--- Records provided ---

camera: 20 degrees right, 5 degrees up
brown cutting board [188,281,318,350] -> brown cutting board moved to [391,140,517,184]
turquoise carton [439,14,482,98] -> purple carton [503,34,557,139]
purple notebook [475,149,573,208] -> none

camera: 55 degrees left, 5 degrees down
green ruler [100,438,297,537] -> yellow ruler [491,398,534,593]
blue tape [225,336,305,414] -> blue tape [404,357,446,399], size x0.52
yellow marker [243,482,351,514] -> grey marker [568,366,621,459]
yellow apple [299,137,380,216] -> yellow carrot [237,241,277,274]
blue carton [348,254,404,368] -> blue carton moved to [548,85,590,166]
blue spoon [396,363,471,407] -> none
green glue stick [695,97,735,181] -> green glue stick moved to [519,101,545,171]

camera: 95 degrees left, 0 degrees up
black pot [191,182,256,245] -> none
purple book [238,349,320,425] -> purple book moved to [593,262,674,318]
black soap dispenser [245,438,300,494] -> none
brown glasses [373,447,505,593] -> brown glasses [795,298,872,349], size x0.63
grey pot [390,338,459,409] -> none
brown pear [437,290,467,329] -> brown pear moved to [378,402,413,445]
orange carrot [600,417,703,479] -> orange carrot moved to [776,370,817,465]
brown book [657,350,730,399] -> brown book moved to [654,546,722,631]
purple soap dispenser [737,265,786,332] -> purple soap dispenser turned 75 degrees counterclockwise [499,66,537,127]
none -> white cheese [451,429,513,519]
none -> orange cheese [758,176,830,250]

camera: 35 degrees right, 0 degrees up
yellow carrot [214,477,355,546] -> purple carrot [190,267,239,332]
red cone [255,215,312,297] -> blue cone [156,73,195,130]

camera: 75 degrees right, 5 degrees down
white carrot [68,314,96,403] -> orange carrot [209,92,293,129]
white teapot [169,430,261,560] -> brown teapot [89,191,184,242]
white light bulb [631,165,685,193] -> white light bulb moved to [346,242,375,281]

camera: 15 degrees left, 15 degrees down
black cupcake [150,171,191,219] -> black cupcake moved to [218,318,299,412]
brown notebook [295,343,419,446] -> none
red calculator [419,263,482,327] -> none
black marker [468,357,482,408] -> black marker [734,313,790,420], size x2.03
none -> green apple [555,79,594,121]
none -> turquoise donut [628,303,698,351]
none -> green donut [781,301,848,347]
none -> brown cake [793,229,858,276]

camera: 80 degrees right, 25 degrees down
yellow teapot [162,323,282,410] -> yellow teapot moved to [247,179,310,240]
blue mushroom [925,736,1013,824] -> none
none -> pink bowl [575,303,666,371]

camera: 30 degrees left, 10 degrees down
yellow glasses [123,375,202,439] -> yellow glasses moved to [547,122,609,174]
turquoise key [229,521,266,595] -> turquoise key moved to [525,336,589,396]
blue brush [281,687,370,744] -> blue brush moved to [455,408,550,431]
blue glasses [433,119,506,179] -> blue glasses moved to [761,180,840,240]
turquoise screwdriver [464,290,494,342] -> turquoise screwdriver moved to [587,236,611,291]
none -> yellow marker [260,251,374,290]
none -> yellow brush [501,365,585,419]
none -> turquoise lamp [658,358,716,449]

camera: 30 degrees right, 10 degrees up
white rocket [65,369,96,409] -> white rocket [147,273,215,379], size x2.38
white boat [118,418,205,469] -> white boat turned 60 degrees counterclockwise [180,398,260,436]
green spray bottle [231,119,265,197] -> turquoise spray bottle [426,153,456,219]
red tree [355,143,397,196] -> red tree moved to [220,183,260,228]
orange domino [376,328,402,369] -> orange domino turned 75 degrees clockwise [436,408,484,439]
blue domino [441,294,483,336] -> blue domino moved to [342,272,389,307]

---

The task: For the records above, give the number of lines that include the string "marker", with nothing added.

Solved problem: 3